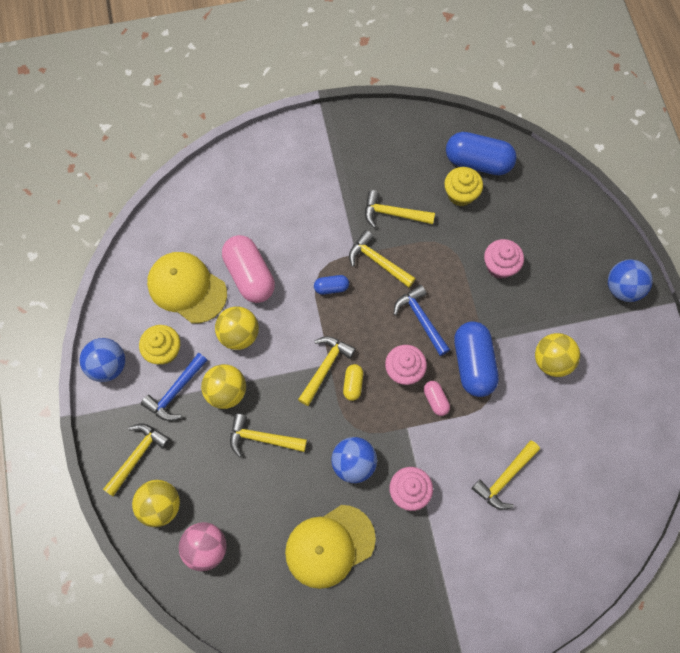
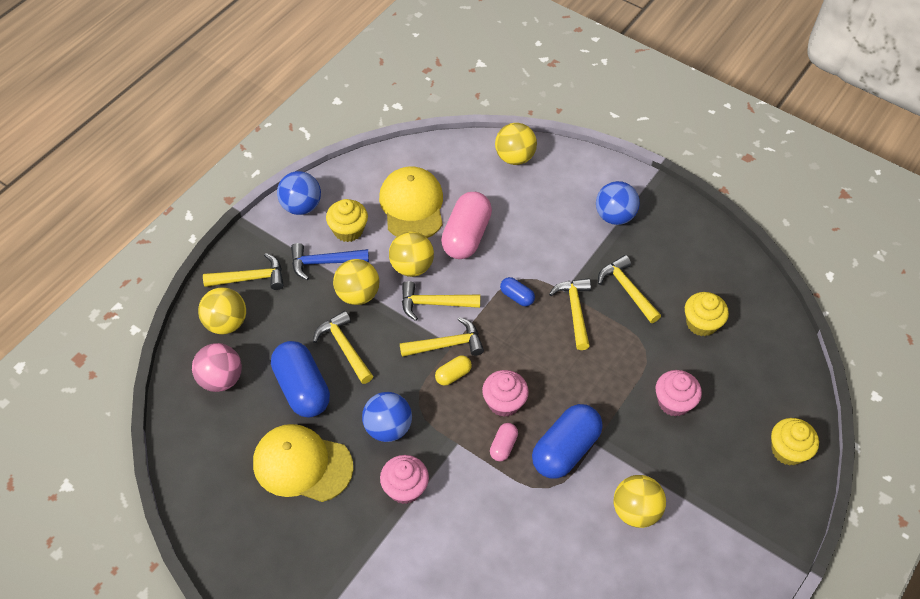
camera: 45 degrees right, 15 degrees down
(215, 183) = (514, 157): none -> yellow ball
(421, 319) = (561, 380): blue hammer -> none
(478, 162) = (744, 313): blue capsule -> blue capsule (302, 388)
(505, 478) = (490, 555): yellow hammer -> yellow hammer (434, 303)
(591, 233) = (787, 450): none -> yellow cupcake
(623, 288) = (768, 517): blue ball -> blue ball (614, 216)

========================

> TASK GOAL
Restate all of the material above word for word. Pictures do not belong in it.

> TASK RESULT
camera: 45 degrees right, 15 degrees down
(215, 183) = (514, 157): none -> yellow ball
(421, 319) = (561, 380): blue hammer -> none
(478, 162) = (744, 313): blue capsule -> blue capsule (302, 388)
(505, 478) = (490, 555): yellow hammer -> yellow hammer (434, 303)
(591, 233) = (787, 450): none -> yellow cupcake
(623, 288) = (768, 517): blue ball -> blue ball (614, 216)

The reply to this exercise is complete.